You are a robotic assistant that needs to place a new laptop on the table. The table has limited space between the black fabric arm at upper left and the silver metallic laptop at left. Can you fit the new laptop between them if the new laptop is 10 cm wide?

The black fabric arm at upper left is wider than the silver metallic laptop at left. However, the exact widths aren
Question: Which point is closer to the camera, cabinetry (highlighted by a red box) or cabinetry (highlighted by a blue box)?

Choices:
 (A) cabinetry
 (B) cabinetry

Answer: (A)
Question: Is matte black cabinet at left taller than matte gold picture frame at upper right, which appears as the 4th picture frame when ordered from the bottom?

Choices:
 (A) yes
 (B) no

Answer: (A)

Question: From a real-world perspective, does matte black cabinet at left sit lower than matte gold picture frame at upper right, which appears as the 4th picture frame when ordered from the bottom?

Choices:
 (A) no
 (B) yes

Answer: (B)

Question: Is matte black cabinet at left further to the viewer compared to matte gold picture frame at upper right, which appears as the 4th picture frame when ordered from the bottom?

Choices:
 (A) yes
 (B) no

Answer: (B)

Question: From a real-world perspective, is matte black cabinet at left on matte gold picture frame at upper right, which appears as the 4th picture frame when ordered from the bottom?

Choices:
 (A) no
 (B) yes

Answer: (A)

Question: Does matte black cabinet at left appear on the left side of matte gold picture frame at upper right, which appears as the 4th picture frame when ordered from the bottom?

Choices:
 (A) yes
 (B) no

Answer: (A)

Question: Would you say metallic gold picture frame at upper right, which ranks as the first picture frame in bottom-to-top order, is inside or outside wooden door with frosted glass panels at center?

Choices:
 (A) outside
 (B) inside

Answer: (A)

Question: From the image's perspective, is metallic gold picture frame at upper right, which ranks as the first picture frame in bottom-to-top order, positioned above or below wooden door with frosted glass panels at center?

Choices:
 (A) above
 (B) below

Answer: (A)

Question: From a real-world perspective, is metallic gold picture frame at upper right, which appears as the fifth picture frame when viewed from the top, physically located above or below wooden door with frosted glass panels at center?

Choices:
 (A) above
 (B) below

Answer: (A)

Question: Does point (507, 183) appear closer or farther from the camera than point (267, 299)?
────
= Problem =
Return each line of the listing above in which the string "outside" appears.

= Exercise result =
Question: Would you say metallic gold picture frame at upper right, which ranks as the first picture frame in bottom-to-top order, is inside or outside wooden door with frosted glass panels at center?
 (A) outside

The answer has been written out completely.